_Exercise data:_
□ □ □ □ □

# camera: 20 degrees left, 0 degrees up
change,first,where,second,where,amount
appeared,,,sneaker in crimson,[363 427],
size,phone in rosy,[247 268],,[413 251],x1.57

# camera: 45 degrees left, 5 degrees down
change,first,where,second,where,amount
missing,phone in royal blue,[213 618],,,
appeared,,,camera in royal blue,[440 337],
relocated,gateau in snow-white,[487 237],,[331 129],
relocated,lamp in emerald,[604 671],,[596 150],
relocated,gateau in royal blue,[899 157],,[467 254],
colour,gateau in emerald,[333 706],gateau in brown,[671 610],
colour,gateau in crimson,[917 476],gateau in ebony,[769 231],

□ □ □ □ □

_Instructions to follow:_
Please output the exact lines of the records above, beginning with the first and stopping after the line that holds "appeared,,,sneaker in crimson,[363", and nothing else.

_Task result:_
# camera: 20 degrees left, 0 degrees up
change,first,where,second,where,amount
appeared,,,sneaker in crimson,[363 427],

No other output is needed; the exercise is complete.